Return each line in the records that contains the string "kern".

═════ DATA IN THIS EXERCISE ═════

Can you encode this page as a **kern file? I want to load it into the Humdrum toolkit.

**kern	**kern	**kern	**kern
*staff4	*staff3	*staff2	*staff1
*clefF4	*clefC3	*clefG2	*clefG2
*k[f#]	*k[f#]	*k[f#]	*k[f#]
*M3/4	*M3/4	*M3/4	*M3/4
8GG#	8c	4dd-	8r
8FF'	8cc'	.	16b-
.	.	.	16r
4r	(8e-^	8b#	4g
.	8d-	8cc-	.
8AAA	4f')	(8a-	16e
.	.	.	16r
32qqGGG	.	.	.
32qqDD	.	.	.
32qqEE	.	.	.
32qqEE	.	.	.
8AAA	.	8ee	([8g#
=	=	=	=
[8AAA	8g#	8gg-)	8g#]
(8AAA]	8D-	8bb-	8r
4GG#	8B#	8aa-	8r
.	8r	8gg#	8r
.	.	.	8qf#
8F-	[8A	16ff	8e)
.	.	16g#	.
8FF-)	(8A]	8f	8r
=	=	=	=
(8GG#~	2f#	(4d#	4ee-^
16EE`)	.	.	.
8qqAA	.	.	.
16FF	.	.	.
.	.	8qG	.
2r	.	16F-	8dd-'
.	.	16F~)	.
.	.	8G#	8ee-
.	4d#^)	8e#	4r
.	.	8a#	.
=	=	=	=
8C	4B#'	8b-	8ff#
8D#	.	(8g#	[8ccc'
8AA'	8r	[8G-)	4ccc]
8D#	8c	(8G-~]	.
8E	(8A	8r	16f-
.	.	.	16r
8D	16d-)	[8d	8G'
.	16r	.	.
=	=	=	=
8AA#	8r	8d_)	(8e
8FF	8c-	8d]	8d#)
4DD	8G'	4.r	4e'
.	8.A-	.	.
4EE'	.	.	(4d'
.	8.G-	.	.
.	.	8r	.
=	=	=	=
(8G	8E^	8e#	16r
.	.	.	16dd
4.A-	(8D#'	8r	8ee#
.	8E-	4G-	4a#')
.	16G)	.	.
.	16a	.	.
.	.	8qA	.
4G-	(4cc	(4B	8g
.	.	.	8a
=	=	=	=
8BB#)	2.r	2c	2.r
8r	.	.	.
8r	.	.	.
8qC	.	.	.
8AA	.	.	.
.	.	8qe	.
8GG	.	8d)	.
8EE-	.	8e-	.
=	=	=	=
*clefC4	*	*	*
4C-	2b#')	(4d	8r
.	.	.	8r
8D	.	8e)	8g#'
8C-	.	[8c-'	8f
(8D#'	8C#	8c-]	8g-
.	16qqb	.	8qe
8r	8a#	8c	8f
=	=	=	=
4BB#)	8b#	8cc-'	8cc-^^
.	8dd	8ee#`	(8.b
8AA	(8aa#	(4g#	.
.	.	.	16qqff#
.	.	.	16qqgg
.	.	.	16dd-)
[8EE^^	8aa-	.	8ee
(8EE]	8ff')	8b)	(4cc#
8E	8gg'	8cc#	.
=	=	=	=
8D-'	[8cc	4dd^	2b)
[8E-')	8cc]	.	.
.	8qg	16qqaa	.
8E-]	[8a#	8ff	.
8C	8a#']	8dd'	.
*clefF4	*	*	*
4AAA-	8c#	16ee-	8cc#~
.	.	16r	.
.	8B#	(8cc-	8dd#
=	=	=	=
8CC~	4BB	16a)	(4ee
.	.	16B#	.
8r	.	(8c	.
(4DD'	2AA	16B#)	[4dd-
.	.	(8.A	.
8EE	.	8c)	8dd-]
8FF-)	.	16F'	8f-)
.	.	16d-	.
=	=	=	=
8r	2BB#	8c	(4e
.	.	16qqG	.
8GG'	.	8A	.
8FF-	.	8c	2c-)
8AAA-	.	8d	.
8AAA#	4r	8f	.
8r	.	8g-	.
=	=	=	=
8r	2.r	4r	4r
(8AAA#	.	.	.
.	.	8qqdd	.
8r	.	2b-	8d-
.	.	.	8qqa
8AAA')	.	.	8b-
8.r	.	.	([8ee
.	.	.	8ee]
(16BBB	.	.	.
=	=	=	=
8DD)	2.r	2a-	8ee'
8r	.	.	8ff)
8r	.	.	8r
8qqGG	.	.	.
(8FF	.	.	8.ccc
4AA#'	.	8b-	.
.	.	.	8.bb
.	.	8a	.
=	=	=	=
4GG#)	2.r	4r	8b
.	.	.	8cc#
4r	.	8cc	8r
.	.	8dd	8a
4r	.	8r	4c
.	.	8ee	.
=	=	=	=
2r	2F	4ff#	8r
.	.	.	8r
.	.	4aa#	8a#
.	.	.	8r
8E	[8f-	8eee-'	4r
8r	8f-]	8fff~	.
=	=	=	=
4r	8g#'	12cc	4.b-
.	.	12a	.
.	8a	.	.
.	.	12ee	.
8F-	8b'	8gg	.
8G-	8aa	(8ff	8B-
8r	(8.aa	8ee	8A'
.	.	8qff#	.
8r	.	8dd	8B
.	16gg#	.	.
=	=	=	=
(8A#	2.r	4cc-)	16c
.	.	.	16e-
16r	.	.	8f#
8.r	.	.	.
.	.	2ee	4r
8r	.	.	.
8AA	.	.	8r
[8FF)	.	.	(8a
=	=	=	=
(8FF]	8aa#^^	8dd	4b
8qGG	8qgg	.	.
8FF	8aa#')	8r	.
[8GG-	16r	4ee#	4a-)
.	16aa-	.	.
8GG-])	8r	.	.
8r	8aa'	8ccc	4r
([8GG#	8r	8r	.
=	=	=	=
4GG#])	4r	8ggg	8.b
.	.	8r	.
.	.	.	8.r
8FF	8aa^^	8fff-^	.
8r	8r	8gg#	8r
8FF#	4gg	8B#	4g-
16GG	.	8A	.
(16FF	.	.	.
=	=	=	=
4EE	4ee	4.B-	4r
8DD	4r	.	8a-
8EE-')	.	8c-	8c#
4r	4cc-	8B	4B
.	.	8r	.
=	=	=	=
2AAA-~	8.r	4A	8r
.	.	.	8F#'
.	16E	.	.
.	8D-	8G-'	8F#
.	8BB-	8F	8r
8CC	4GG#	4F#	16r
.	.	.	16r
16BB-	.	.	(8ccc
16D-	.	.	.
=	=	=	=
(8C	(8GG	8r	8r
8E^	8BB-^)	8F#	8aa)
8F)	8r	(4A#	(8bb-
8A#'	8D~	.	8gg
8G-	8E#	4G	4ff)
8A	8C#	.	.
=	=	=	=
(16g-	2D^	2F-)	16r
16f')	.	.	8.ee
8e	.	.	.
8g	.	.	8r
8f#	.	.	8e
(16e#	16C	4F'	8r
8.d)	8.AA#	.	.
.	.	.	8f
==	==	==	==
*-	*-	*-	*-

═════

▸ ANSWER TO THE TASK
Can you encode this page as a **kern file? I want to load it into the Humdrum toolkit.
**kern	**kern	**kern	**kern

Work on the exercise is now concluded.